DATA:
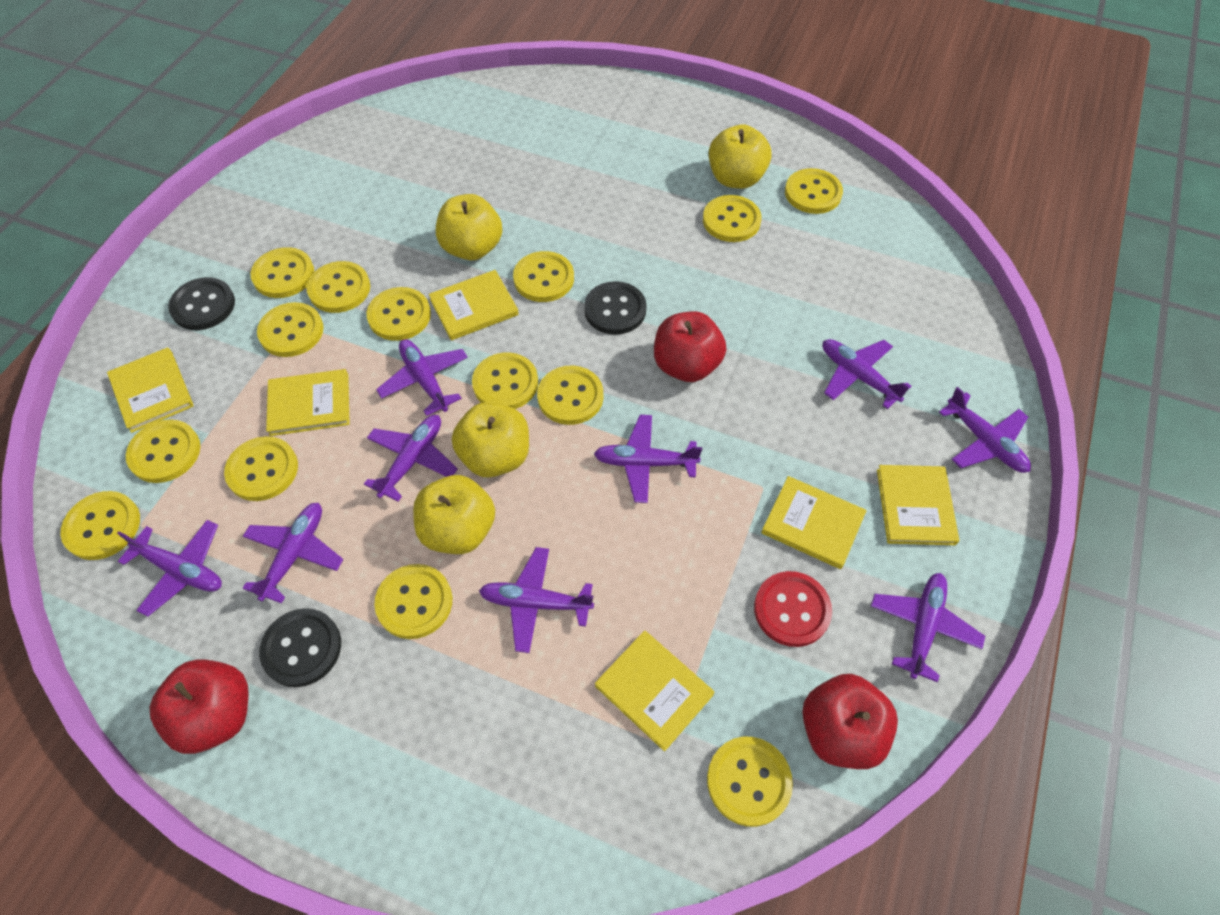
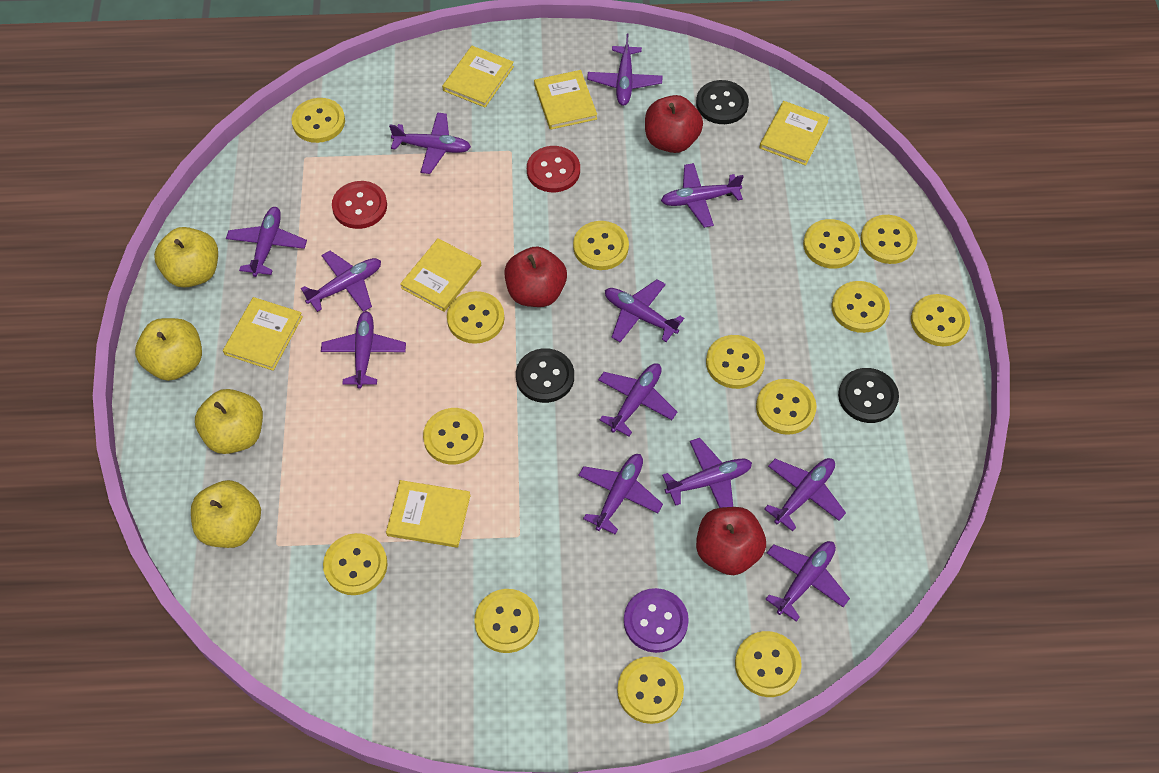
purple button: 0 -> 1
purple plane: 9 -> 12
red button: 1 -> 2

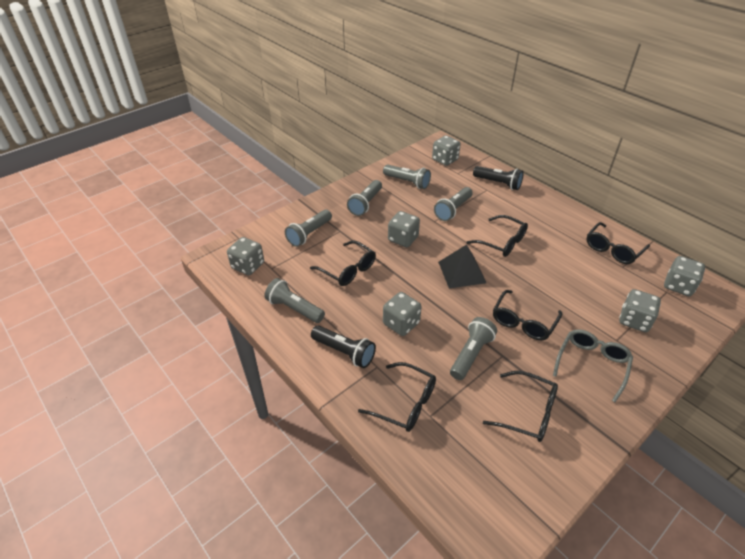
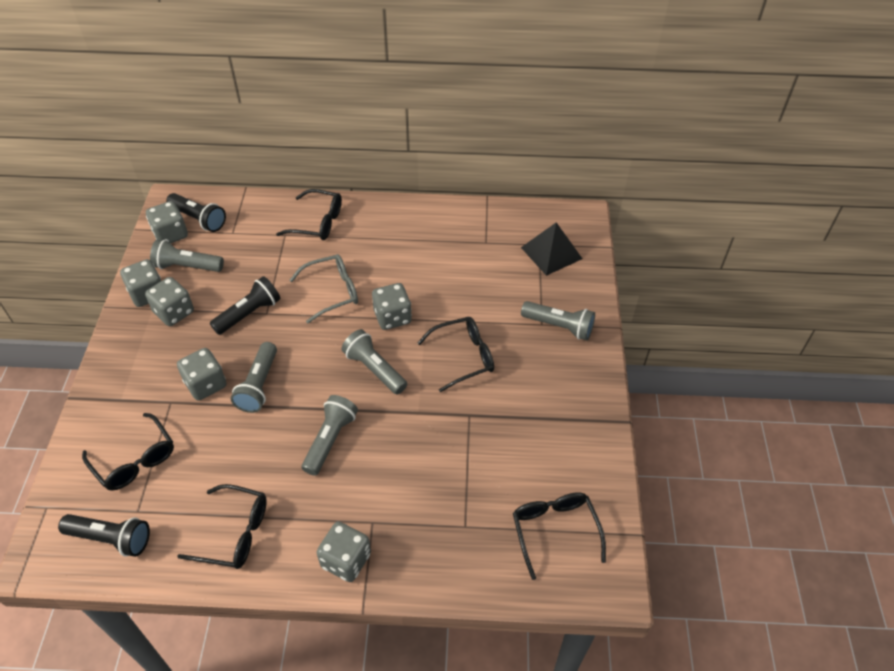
black flashlight: 2 -> 3
black glasses: 6 -> 5
grey flashlight: 6 -> 5

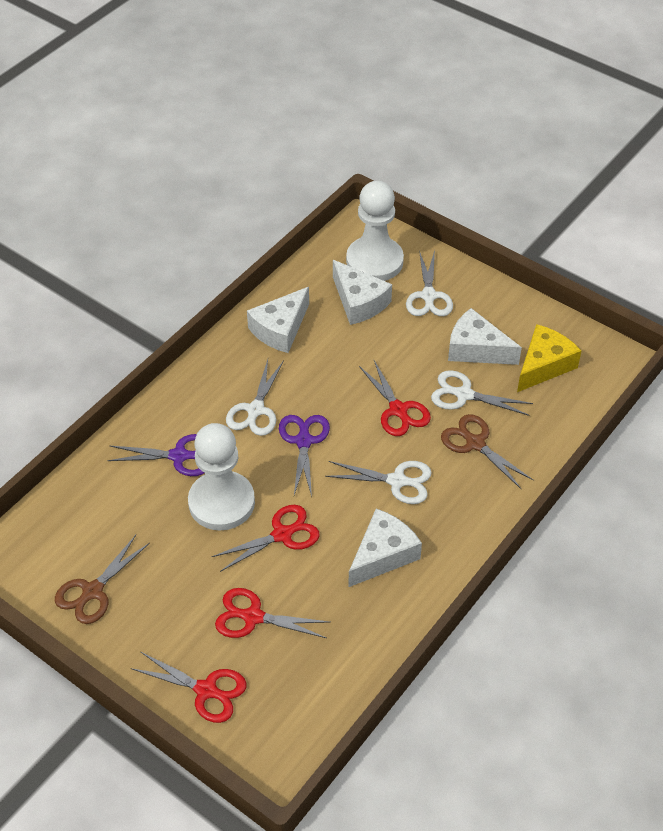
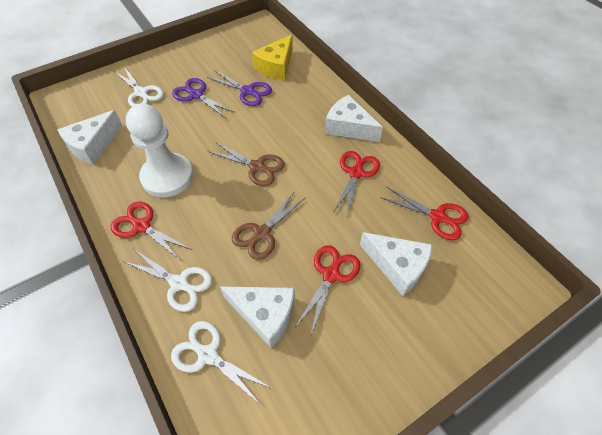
white pawn: 2 -> 1
white scissors: 4 -> 3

TASK TO COMPLETE:
Which of the lines above carry the string "black"? Pick them out and copy them.

ANSWER TO THIS TASK:
black flashlight: 2 -> 3
black glasses: 6 -> 5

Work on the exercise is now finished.